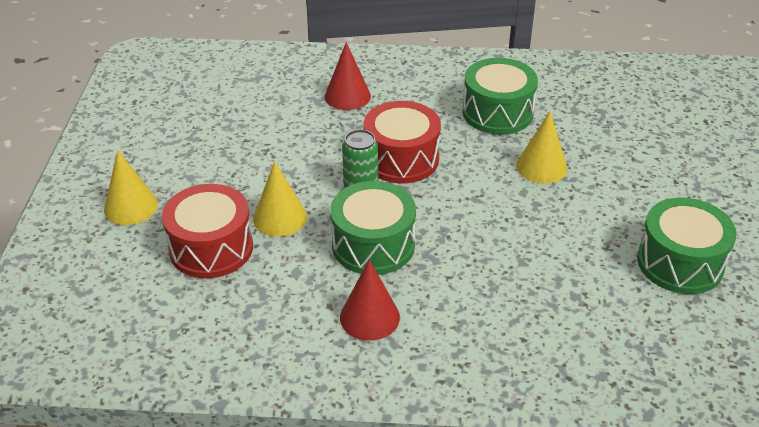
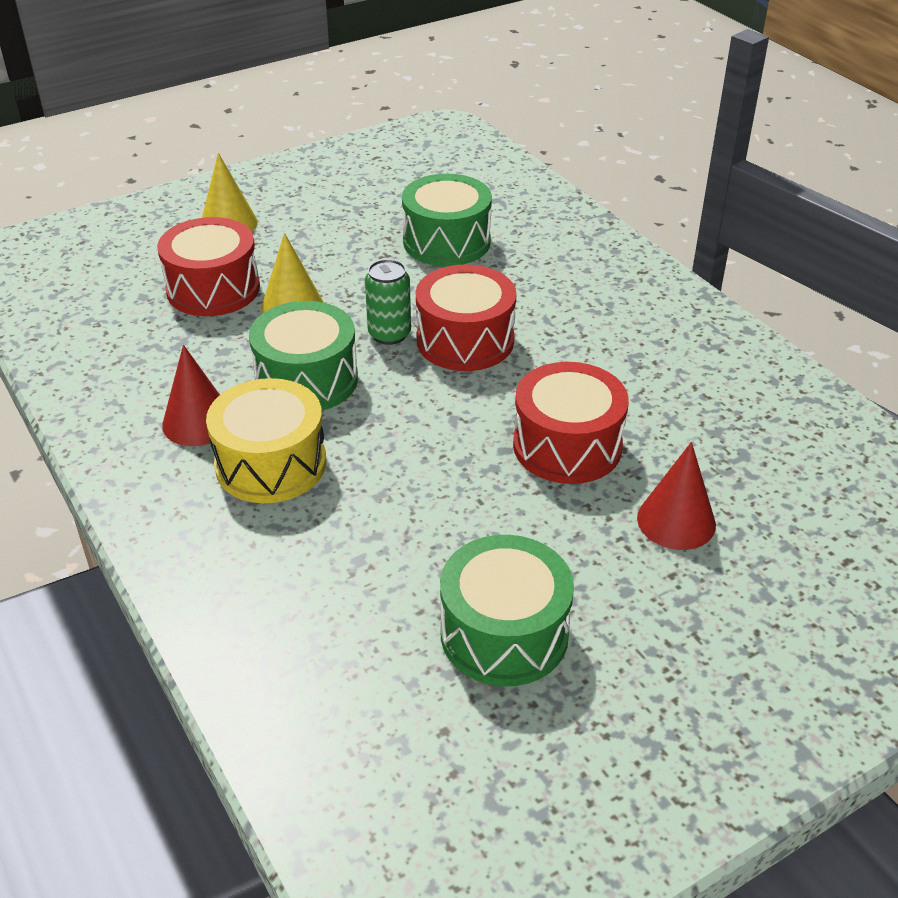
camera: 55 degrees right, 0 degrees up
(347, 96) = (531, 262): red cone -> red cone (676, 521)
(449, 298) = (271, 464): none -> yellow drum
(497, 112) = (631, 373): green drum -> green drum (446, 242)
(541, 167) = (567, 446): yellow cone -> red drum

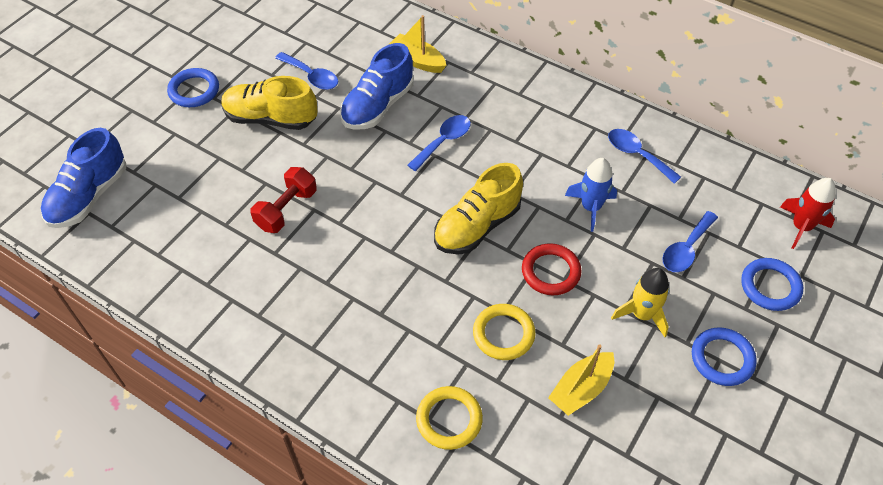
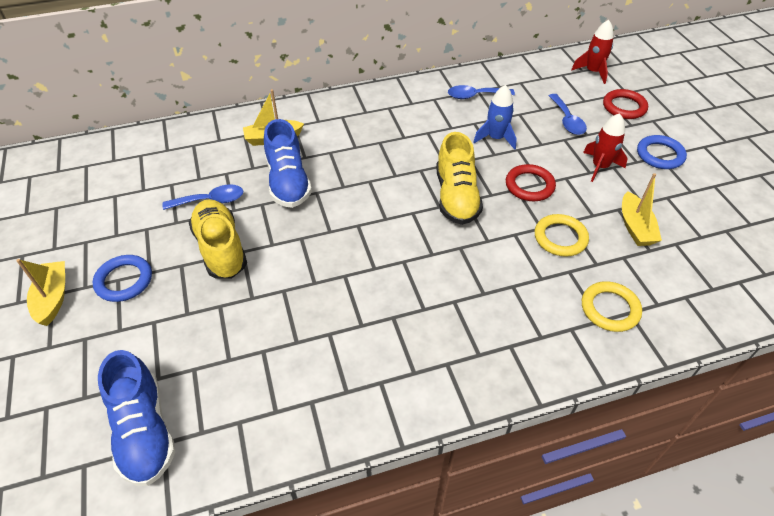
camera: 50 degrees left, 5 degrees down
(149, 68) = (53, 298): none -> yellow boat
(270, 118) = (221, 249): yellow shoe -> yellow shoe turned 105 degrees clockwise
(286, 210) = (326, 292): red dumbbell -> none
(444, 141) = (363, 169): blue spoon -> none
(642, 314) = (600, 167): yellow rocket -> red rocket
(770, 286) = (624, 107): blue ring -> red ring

###

__Assigned task__
Whenever "blue" occurs in a line above, copy that line.

__Exercise response__
(444, 141) = (363, 169): blue spoon -> none
(770, 286) = (624, 107): blue ring -> red ring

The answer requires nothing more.